— REQUIREMENT —
Copy exactly the lines from the start of the material through the line with "U104 pin OSC2: XO -> +12V". Pictures stay out of the copy.

— ENTRIES SHOWN —

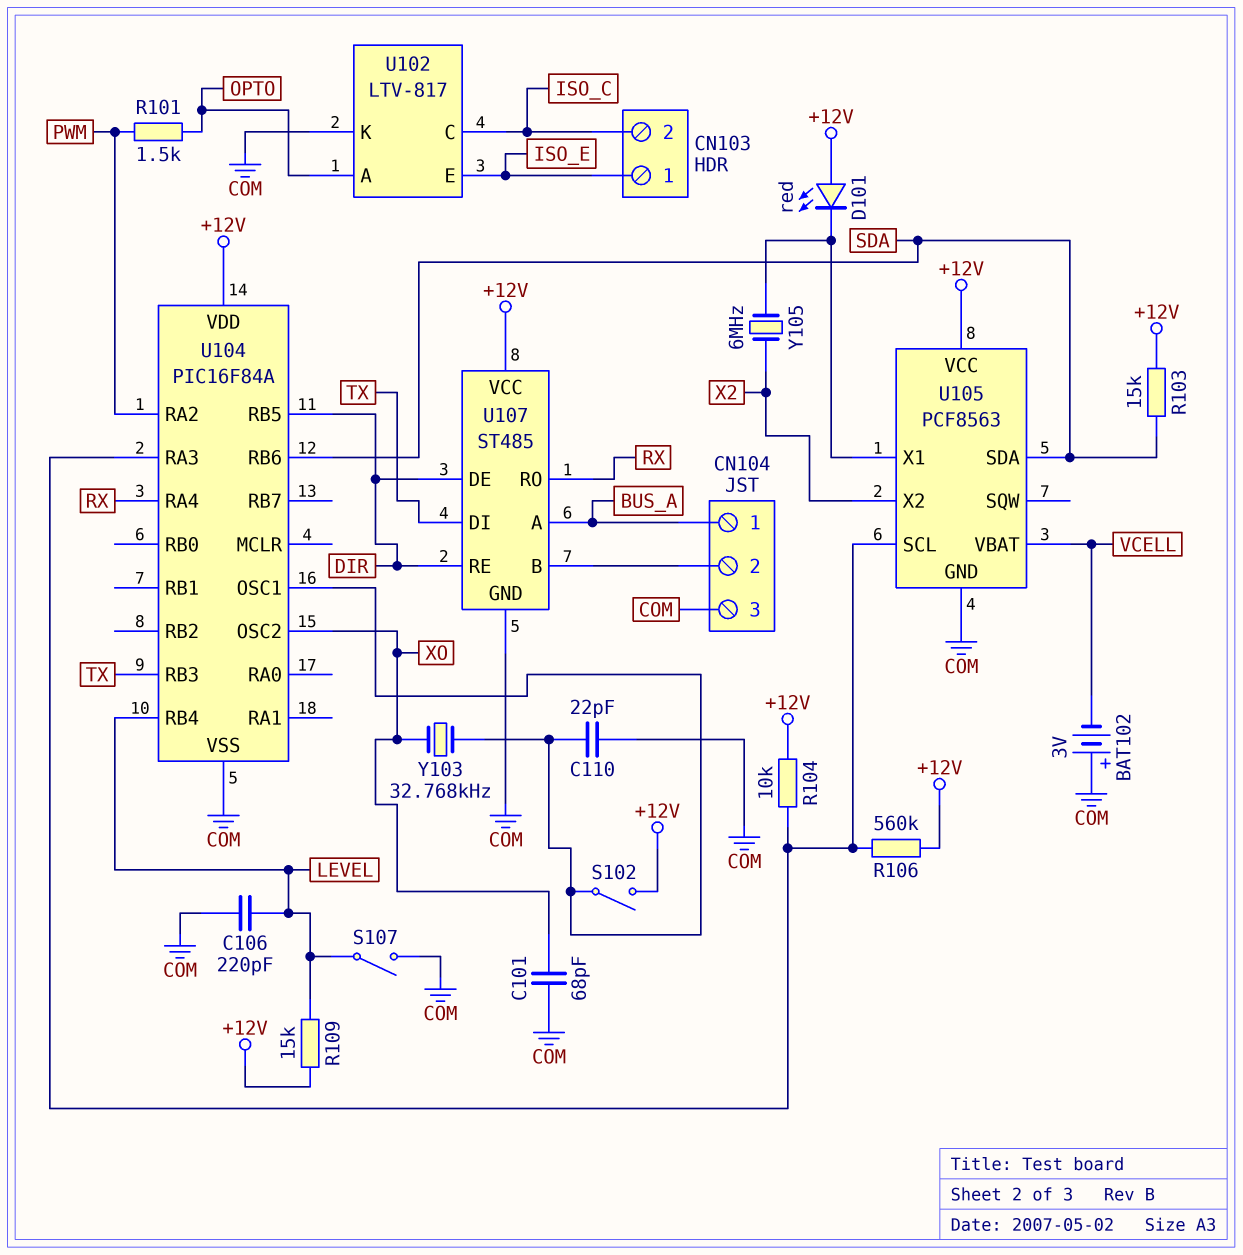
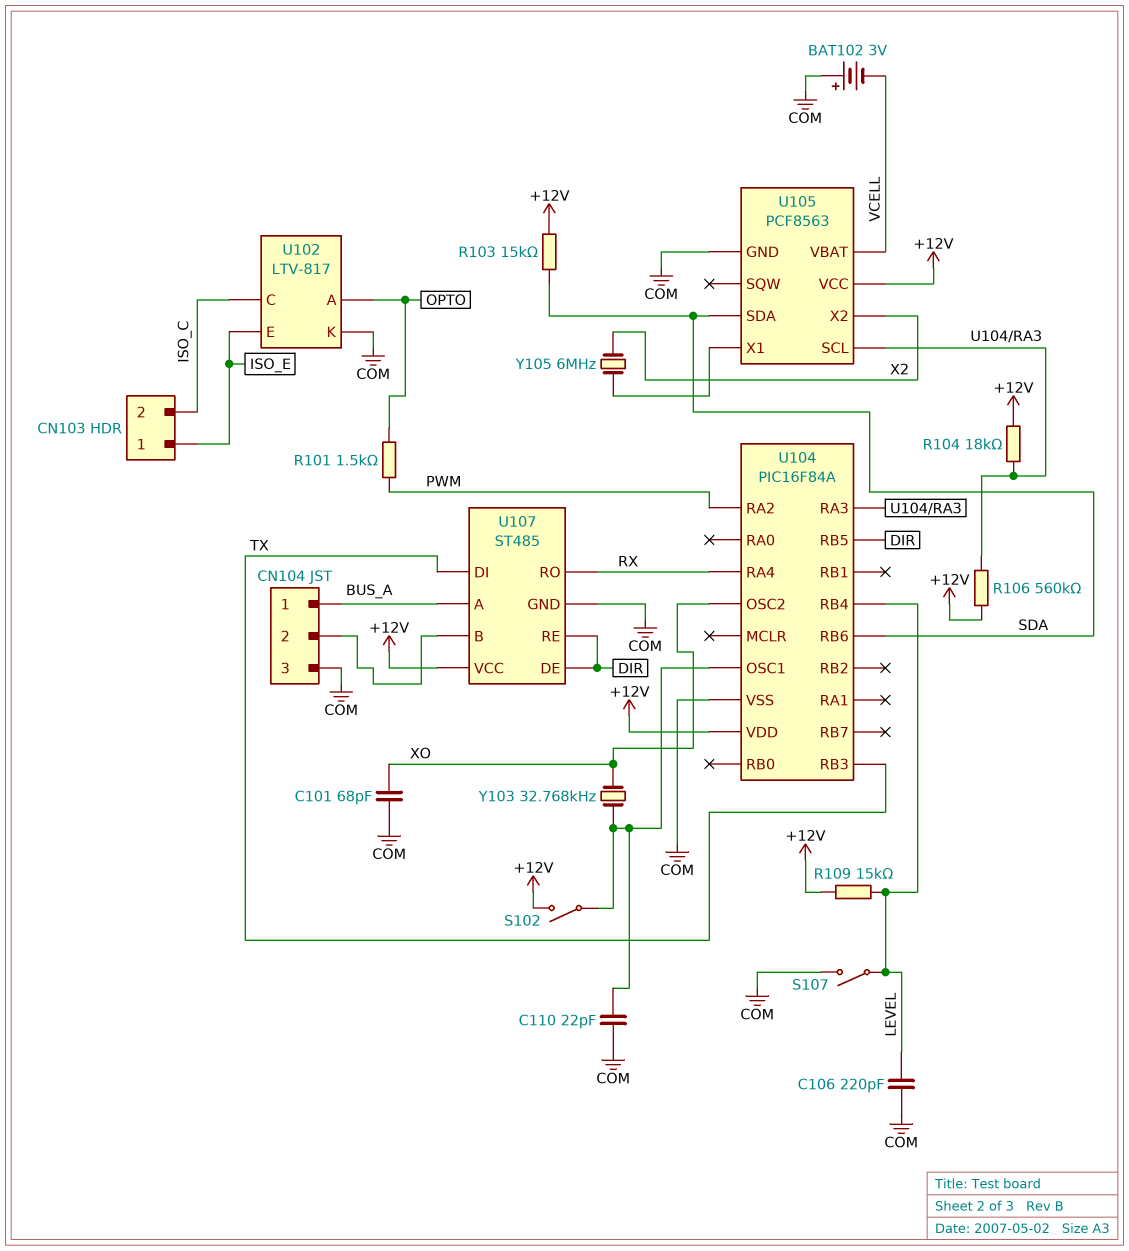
D101: LED red (A +12V, K U105/X1) -> none
R104: 10k (+12V, U104/RA3) -> 18k (+12V, U104/RA3)

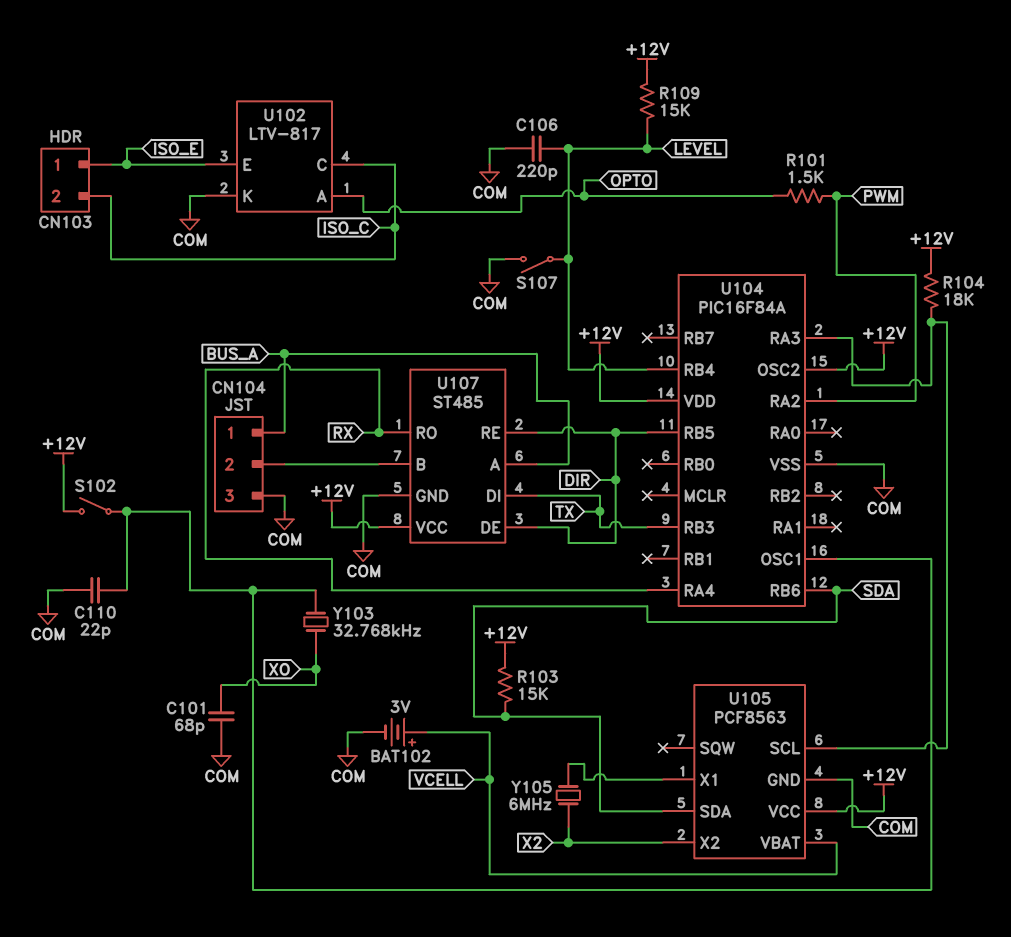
BAT102: 3V (plus COM, minus VCELL) -> 3V (plus VCELL, minus COM)
R106: 560k (+12V, U104/RA3) -> none
U104 pin OSC2: XO -> +12V

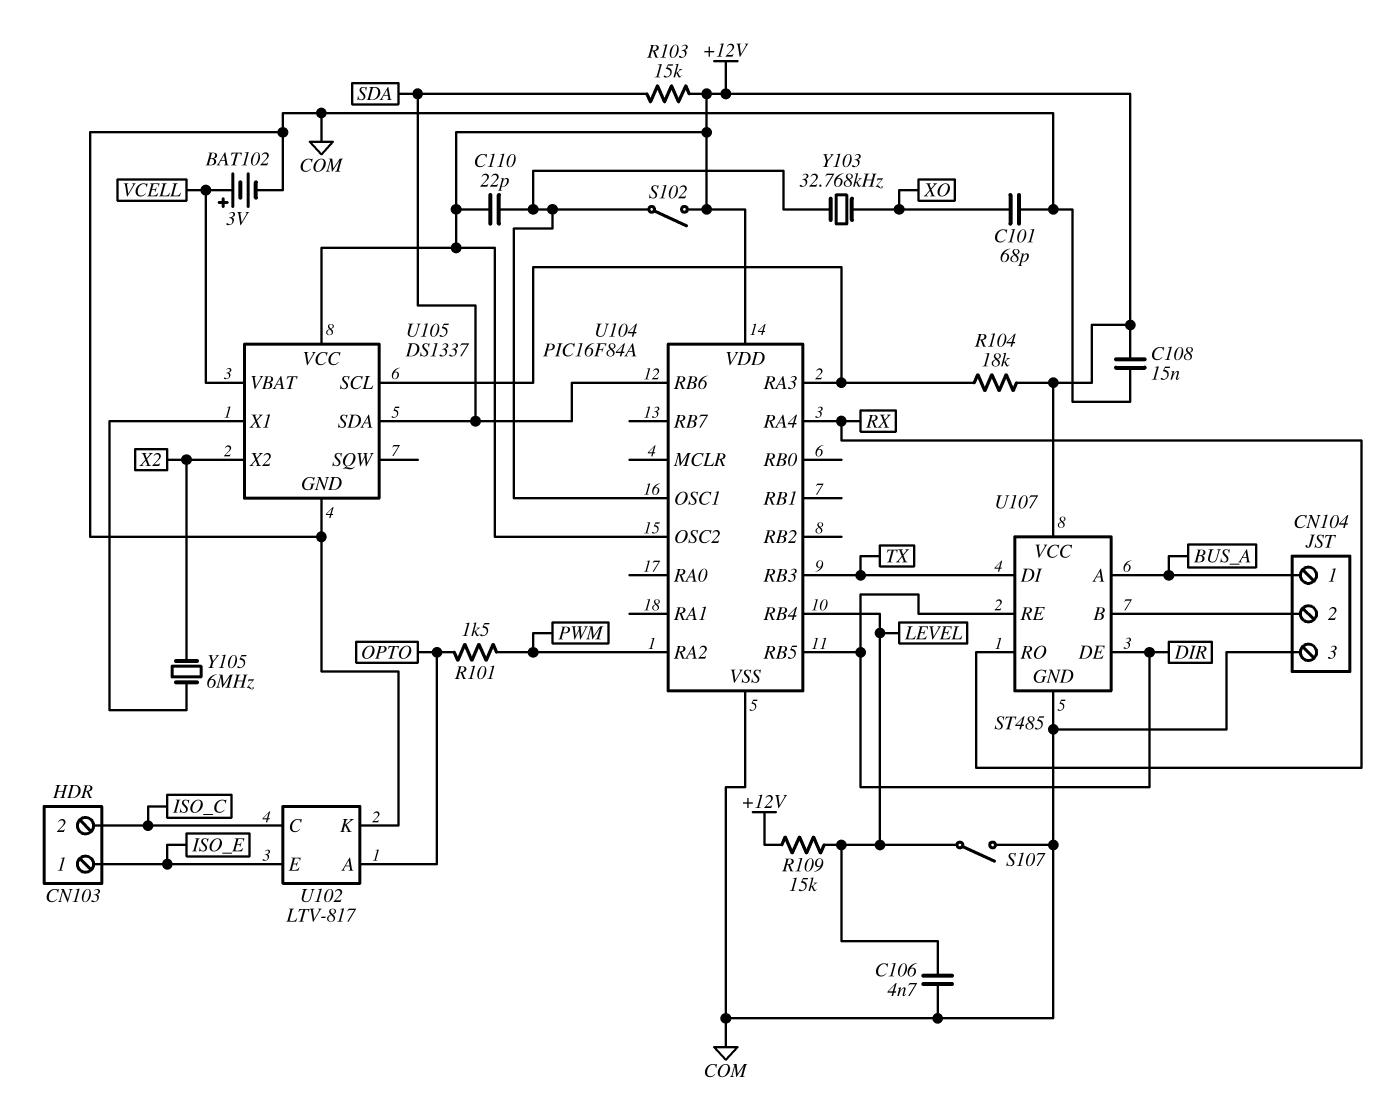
C106: 220pF (COM, LEVEL) -> 4.7nF (COM, LEVEL)
C108: none -> 15nF (+12V, COM)
C110: 22pF (COM, U104/OSC1) -> 22pF (+12V, U104/OSC1)
U105: PCF8563 -> DS1337

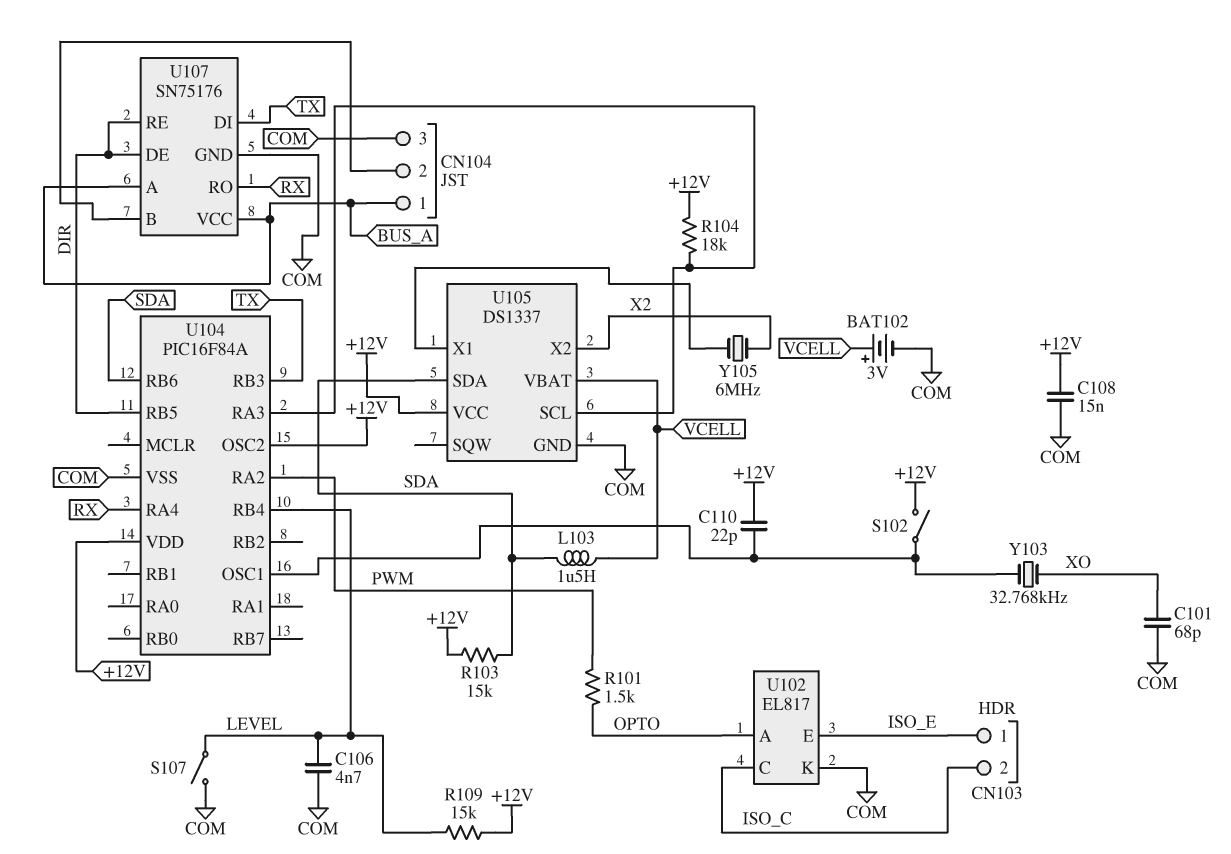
L103: none -> 1.5uH (SDA, VCELL)
U102: LTV-817 -> EL817
U107: ST485 -> SN75176
U107 pin VCC: +12V -> BUS_A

— SOLUTION BELOW —
D101: LED red (A +12V, K U105/X1) -> none
R104: 10k (+12V, U104/RA3) -> 18k (+12V, U104/RA3)

BAT102: 3V (plus COM, minus VCELL) -> 3V (plus VCELL, minus COM)
R106: 560k (+12V, U104/RA3) -> none
U104 pin OSC2: XO -> +12V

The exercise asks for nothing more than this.